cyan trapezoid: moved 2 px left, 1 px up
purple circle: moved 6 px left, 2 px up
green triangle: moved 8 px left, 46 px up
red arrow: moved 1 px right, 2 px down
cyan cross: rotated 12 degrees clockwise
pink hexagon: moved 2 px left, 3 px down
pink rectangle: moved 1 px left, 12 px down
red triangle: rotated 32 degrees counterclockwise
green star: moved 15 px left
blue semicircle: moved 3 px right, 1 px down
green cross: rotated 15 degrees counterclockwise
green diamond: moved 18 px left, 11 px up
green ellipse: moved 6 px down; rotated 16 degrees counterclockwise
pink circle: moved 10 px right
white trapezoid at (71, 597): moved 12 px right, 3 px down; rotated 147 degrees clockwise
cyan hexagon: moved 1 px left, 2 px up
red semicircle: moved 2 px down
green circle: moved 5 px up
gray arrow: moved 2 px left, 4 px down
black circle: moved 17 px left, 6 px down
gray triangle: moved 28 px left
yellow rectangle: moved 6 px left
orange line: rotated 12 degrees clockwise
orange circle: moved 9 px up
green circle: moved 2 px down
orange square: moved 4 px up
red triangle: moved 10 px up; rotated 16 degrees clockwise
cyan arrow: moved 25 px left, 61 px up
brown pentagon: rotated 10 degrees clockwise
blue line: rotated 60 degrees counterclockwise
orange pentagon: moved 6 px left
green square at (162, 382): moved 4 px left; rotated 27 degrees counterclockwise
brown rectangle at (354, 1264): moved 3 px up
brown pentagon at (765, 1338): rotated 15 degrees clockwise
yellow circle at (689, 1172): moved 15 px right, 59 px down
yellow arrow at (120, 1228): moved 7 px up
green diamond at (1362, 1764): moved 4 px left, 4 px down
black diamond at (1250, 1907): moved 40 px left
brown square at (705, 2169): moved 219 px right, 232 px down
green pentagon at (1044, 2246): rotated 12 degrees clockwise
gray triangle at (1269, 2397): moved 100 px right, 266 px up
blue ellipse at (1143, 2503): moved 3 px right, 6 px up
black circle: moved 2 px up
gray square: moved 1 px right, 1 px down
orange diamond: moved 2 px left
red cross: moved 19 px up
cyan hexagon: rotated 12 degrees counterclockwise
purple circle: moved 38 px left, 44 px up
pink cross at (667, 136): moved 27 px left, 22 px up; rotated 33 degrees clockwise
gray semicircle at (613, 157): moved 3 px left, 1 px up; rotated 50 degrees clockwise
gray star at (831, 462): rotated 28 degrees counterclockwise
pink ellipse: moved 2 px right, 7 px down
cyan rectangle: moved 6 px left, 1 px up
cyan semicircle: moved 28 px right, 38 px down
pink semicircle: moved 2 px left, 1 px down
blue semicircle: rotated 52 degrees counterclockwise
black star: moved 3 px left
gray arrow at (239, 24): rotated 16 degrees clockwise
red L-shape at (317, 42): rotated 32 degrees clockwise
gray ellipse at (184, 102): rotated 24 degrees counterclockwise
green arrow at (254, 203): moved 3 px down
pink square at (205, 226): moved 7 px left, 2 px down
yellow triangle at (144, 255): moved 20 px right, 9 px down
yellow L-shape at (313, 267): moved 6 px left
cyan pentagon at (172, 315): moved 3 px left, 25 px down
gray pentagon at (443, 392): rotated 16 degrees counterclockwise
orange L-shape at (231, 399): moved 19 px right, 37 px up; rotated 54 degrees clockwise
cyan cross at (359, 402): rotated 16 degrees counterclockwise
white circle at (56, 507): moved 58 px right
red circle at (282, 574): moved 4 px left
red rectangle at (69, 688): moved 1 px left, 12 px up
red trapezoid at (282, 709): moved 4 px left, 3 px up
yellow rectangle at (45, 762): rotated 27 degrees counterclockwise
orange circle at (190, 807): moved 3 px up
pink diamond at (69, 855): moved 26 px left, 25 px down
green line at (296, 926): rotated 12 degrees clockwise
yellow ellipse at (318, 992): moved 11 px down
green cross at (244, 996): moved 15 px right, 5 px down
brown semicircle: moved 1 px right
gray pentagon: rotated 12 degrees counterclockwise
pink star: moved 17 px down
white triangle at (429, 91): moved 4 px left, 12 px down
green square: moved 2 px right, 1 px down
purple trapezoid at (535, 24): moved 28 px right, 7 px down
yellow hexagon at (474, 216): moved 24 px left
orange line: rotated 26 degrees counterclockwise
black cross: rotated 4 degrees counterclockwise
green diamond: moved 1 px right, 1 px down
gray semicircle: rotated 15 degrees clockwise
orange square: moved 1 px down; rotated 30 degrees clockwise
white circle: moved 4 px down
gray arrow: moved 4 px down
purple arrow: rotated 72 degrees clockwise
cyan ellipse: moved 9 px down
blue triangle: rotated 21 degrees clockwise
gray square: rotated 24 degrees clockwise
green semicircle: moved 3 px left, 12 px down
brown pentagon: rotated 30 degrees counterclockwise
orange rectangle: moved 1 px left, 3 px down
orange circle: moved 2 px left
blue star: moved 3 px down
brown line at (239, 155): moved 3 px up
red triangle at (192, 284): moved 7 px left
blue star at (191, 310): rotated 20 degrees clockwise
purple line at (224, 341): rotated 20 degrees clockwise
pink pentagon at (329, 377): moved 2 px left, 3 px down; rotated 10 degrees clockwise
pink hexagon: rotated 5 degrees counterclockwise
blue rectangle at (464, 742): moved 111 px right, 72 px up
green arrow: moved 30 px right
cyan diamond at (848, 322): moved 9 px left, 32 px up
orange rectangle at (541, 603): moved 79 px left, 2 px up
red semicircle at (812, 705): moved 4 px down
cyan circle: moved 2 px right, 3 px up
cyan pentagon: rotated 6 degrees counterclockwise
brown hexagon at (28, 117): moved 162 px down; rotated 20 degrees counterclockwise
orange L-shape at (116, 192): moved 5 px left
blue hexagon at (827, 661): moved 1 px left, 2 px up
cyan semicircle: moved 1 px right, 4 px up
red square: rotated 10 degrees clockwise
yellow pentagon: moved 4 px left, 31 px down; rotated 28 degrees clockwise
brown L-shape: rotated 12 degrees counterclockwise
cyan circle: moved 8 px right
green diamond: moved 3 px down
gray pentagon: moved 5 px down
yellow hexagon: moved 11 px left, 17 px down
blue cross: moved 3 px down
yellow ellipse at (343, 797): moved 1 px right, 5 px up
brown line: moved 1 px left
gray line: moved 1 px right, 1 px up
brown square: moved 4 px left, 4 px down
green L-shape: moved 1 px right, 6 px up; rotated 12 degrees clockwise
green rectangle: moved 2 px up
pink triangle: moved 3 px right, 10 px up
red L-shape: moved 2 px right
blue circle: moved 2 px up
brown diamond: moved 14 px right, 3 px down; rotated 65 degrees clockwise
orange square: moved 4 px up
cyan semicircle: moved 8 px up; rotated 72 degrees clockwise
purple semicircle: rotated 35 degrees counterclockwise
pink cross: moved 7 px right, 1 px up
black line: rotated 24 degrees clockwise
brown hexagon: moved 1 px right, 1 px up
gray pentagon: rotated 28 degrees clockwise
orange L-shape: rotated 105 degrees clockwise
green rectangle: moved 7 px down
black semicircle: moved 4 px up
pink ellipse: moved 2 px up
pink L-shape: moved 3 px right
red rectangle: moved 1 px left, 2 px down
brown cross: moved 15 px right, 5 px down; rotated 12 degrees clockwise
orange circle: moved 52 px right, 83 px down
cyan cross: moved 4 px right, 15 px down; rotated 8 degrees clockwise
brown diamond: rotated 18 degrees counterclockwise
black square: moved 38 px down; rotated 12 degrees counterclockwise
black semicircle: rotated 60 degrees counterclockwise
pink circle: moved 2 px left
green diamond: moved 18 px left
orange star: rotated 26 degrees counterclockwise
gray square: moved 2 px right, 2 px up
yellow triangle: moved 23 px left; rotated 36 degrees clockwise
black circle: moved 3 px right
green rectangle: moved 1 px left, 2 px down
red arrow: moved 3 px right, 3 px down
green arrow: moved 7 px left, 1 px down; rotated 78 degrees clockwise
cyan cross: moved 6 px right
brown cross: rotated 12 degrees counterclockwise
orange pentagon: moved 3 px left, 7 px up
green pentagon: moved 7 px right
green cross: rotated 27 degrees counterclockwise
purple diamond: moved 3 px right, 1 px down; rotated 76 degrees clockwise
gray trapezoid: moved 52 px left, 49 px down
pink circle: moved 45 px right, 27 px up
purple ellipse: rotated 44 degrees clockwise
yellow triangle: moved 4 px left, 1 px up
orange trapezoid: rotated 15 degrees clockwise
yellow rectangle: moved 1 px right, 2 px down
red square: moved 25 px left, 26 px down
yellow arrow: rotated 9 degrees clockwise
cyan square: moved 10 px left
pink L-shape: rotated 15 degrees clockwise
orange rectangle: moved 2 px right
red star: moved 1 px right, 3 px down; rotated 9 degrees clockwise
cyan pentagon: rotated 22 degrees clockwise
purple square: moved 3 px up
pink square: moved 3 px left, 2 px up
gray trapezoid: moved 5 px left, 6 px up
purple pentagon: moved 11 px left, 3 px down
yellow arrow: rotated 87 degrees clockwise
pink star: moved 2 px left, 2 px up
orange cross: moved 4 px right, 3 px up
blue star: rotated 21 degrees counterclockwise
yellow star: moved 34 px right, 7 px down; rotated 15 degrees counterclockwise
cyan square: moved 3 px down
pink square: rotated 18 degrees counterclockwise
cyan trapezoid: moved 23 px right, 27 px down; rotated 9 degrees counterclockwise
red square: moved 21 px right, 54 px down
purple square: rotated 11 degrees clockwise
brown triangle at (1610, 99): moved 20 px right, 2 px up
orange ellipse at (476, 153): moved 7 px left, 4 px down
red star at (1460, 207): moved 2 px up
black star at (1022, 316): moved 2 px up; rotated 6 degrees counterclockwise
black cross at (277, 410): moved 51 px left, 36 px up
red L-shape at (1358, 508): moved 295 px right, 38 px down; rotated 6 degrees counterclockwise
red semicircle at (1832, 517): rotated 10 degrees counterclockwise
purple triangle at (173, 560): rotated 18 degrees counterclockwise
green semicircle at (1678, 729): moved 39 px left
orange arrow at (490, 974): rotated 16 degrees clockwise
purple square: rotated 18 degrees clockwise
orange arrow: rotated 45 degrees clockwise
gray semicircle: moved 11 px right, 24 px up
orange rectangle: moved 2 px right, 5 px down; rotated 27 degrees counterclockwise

▸ Problem details: Rewrite the listing above as a numbered list, from its first line through the line containing "blue semicircle: moved 3 px right, 1 px down", leaving out any blank lines.

▸ Answer to this task:
1. cyan trapezoid: moved 2 px left, 1 px up
2. purple circle: moved 6 px left, 2 px up
3. green triangle: moved 8 px left, 46 px up
4. red arrow: moved 1 px right, 2 px down
5. cyan cross: rotated 12 degrees clockwise
6. pink hexagon: moved 2 px left, 3 px down
7. pink rectangle: moved 1 px left, 12 px down
8. red triangle: rotated 32 degrees counterclockwise
9. green star: moved 15 px left
10. blue semicircle: moved 3 px right, 1 px down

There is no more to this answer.